▶ _Task to carry out_:
Take the line that has "purple marker [814,284,877,296]" and all the lines that come after it in the records, and write them out again exactly. Add no other line.
── Data
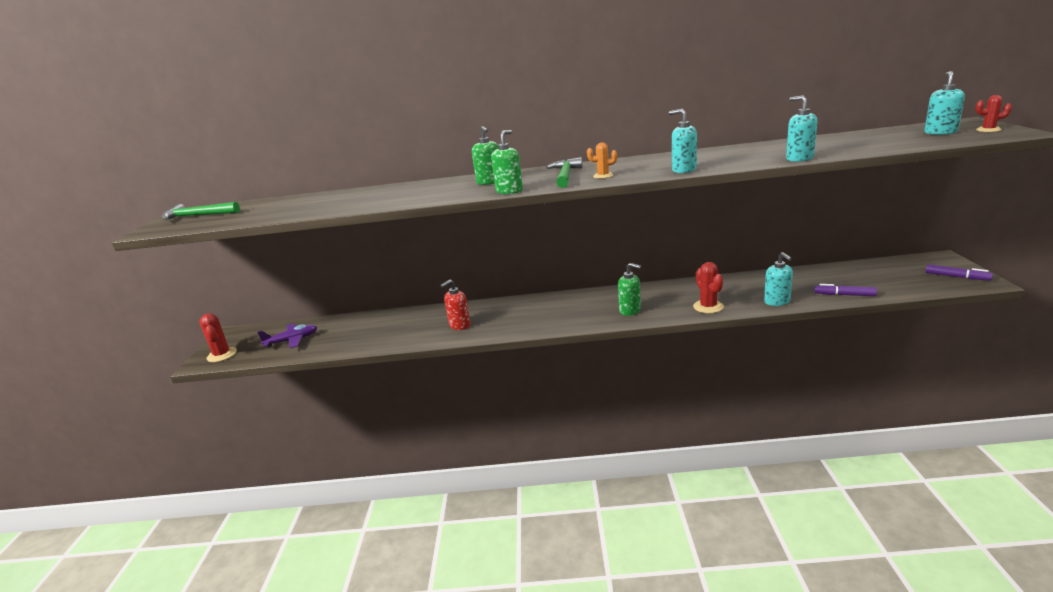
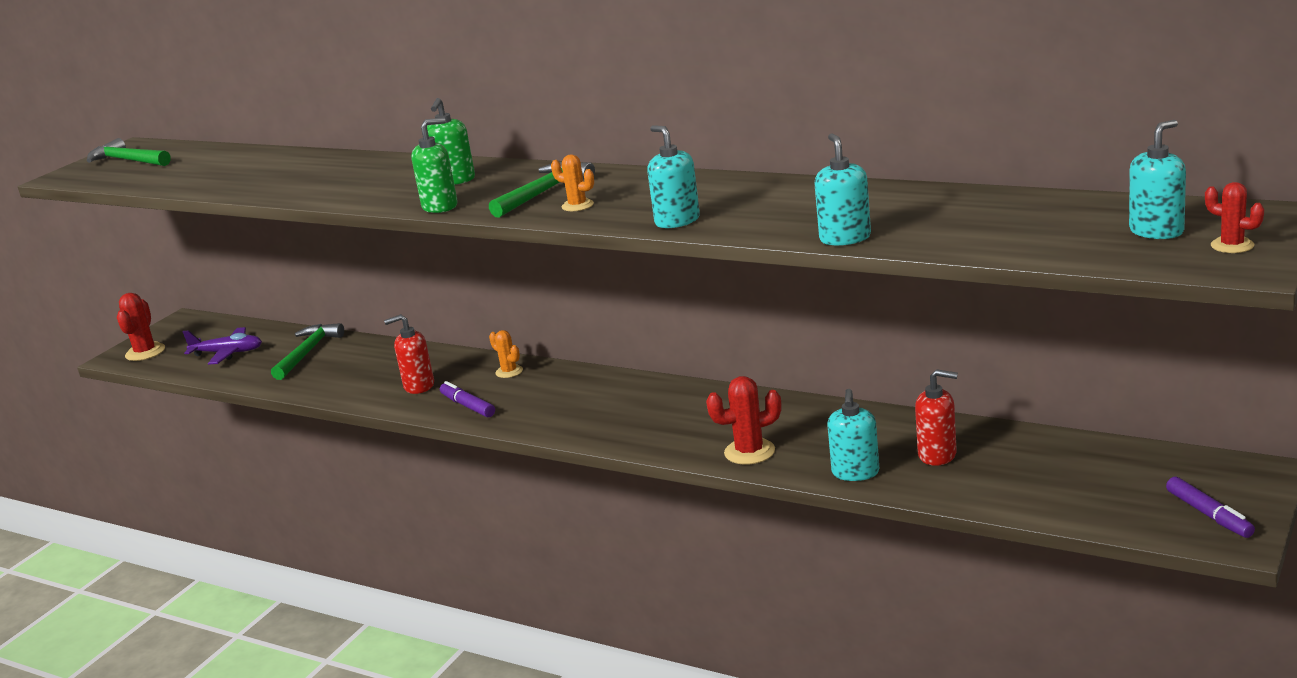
camera: 30 degrees right, 0 degrees up
green soap dispenser [618,263,641,316] -> none
red cactus [693,262,724,313] -> red cactus turned 60 degrees clockwise [706,376,781,465]
purple marker [814,284,877,296] -> purple marker moved to [440,381,495,417]
none -> green hammer [271,323,344,380]
none -> orange cactus [489,330,523,378]
none -> red soap dispenser [915,369,958,466]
────
▶ _Answer for the task_:
purple marker [814,284,877,296] -> purple marker moved to [440,381,495,417]
none -> green hammer [271,323,344,380]
none -> orange cactus [489,330,523,378]
none -> red soap dispenser [915,369,958,466]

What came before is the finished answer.